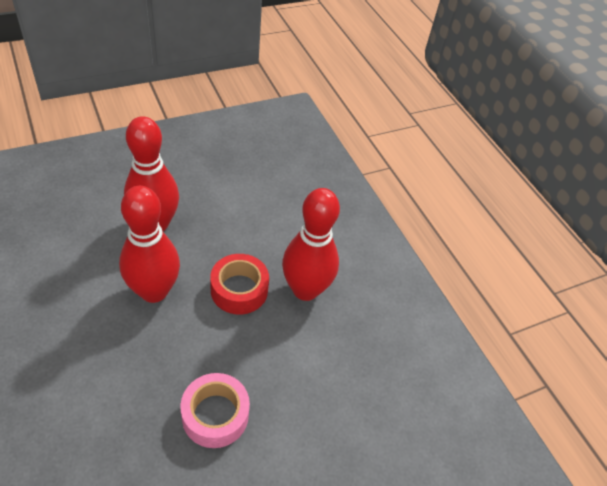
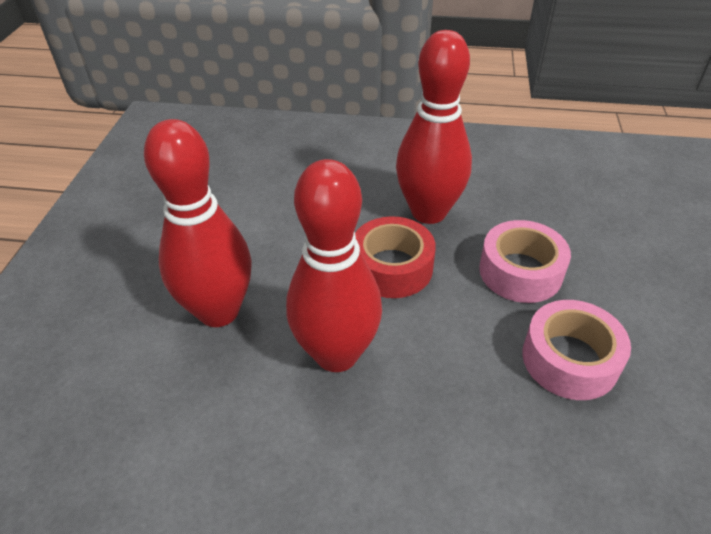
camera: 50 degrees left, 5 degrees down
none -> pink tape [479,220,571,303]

_ _ _ _ _

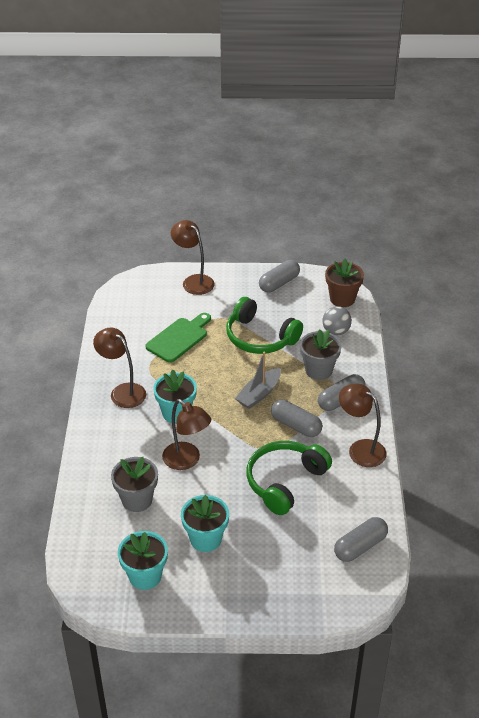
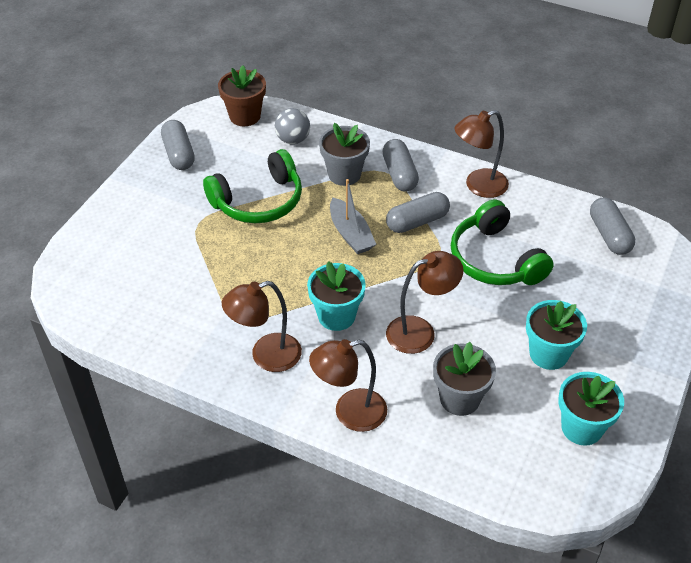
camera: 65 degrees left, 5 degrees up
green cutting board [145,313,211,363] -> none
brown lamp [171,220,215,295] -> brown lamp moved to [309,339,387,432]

_ _ _ _ _

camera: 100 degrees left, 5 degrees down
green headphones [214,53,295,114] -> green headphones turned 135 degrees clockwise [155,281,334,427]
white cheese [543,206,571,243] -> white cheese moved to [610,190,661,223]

_ _ _ _ _

#### REQUIREMENT:
Reproducing the whole listing above is not the task. Copy exactly only the lines from the one with "camera: 50 degrees left, 5 degrees down" to the one with "none -> pink tape [479,220,571,303]", both kept.

#### RESPONSE:
camera: 50 degrees left, 5 degrees down
none -> pink tape [479,220,571,303]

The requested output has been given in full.